++++ RECORD EXCERPTS ++++

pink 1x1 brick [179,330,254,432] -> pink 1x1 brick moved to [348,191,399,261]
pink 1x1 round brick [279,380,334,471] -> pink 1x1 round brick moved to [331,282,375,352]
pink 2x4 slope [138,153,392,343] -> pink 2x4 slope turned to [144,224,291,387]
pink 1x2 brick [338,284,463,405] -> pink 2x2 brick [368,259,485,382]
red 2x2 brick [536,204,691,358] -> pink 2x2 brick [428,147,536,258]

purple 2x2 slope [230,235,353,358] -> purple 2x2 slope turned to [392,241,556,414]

++++
++++ RECORD EXCERPTS ++++

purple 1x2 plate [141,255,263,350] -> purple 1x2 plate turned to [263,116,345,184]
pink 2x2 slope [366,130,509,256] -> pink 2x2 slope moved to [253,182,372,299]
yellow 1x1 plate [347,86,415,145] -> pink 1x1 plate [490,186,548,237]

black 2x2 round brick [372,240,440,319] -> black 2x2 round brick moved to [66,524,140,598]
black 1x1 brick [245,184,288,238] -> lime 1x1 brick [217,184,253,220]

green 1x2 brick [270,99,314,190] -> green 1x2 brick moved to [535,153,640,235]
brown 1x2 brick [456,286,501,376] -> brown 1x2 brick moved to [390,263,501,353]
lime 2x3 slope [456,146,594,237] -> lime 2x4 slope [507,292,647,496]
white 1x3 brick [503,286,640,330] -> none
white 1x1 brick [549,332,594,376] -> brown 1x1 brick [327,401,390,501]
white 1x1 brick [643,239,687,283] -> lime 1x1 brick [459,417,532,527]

++++
++++ RECORD EXCERPTS ++++

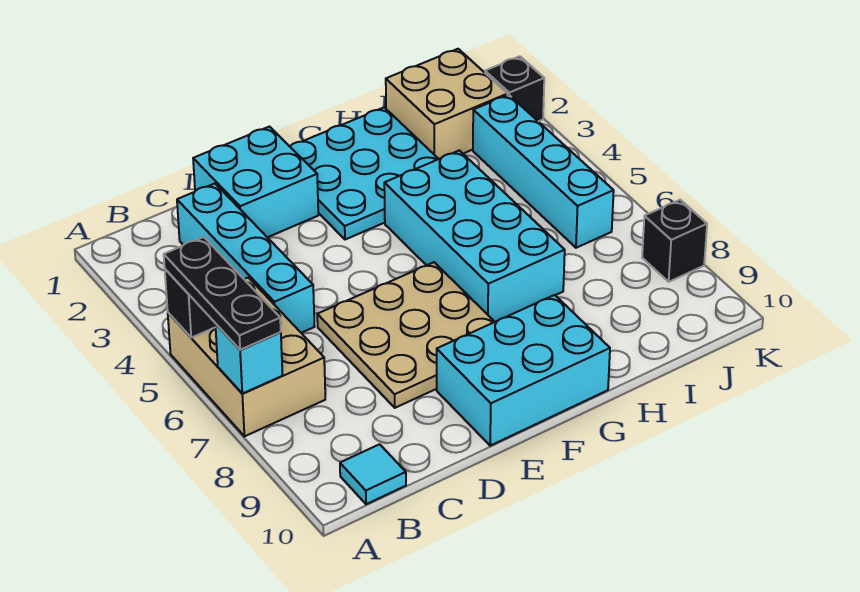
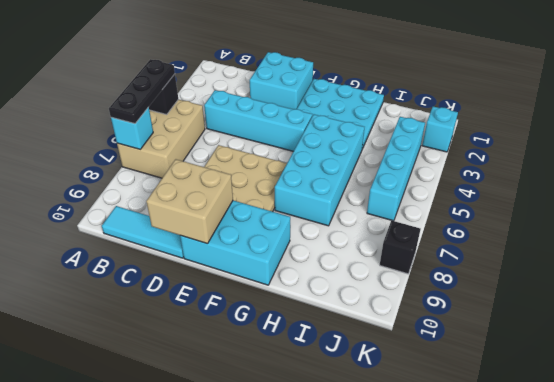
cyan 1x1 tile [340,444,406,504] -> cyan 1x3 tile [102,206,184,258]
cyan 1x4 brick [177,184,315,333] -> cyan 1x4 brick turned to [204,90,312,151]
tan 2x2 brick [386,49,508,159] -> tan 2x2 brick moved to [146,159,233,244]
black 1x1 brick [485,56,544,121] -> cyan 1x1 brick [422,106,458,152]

++++

EXERCISE REQUIREMENTS – From the listing above, copy all lines holding the word "lime".

WRITTEN SOLUTION –
black 1x1 brick [245,184,288,238] -> lime 1x1 brick [217,184,253,220]
lime 2x3 slope [456,146,594,237] -> lime 2x4 slope [507,292,647,496]
white 1x1 brick [643,239,687,283] -> lime 1x1 brick [459,417,532,527]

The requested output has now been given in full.